**Data records**:
========================

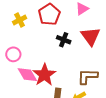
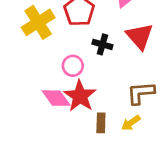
yellow cross: (20, 20) -> (38, 22), size x1.6
pink circle: (13, 54) -> (73, 66), moved

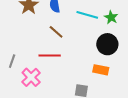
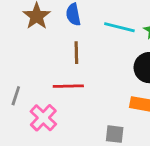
brown line: (56, 32) -> (76, 53), turned 49

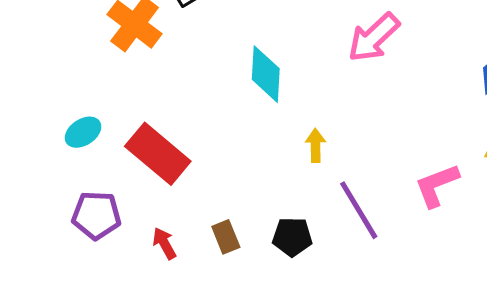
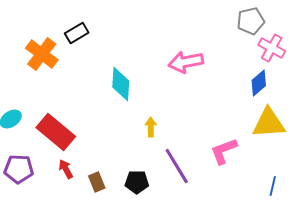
pink arrow: (374, 37) -> (186, 62), turned 32
red arrow: (164, 243) -> (66, 169), moved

========================

**Action item**: Everything from the line holding "brown line: (56, 32) -> (76, 53), turned 49" to the close of the records should be written out exactly, both ends included, with pictures omitted.

**Answer to the exercise**:
brown line: (56, 32) -> (76, 53), turned 49

pink arrow: (374, 37) -> (186, 62), turned 32
red arrow: (164, 243) -> (66, 169), moved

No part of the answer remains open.